Start of Block

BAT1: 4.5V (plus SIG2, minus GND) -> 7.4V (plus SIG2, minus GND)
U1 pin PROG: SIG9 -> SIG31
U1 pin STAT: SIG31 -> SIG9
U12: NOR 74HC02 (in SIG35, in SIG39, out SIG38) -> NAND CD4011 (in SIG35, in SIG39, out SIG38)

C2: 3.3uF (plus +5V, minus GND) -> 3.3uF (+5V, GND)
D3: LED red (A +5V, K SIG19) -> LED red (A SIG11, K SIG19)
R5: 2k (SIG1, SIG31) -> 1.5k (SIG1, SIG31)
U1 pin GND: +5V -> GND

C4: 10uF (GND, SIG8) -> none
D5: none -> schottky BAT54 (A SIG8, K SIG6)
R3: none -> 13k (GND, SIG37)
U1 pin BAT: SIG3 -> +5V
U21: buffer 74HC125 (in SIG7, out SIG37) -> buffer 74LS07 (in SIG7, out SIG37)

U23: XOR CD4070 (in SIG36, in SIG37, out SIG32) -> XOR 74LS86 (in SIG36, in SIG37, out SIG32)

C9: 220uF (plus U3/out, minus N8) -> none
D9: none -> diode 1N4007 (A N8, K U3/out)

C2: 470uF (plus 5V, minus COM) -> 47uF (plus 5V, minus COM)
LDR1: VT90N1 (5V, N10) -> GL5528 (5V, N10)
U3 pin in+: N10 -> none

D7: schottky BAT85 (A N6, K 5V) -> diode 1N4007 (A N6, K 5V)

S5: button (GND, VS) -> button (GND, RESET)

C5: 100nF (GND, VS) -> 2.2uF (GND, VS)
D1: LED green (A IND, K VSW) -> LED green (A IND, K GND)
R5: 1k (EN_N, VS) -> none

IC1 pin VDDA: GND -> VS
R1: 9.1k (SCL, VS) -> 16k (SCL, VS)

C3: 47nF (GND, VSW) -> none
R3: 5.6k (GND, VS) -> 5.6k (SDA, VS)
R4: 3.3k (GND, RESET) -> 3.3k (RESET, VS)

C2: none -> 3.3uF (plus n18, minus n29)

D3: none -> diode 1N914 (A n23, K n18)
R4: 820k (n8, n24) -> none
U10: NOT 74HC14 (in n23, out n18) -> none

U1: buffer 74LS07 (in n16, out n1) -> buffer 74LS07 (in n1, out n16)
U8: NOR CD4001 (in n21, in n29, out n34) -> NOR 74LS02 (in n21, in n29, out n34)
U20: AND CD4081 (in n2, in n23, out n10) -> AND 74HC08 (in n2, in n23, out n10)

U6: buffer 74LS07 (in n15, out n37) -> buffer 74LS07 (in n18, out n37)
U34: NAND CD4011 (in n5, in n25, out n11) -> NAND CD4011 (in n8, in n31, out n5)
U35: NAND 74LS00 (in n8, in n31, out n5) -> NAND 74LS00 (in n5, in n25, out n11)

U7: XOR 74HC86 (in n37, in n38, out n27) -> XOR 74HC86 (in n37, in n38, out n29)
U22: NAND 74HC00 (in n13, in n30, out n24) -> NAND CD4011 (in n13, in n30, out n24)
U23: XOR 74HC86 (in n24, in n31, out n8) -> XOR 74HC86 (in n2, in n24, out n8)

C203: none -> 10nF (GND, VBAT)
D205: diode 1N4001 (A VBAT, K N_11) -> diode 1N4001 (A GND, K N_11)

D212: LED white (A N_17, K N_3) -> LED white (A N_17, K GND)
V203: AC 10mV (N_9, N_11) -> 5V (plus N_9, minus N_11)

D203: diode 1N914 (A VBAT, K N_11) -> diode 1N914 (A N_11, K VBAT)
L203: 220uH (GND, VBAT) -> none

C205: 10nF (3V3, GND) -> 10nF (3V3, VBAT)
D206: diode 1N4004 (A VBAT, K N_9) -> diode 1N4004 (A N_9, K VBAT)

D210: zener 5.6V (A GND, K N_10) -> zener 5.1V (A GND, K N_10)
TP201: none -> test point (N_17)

End of Block

▶ **Task directions**:
Repeat, exactly, every line from the one containing "L203: 220uH (GND, VBAT) -> none" through the final line of the listing above, adding nothing.

▶ **Reply**:
L203: 220uH (GND, VBAT) -> none

C205: 10nF (3V3, GND) -> 10nF (3V3, VBAT)
D206: diode 1N4004 (A VBAT, K N_9) -> diode 1N4004 (A N_9, K VBAT)

D210: zener 5.6V (A GND, K N_10) -> zener 5.1V (A GND, K N_10)
TP201: none -> test point (N_17)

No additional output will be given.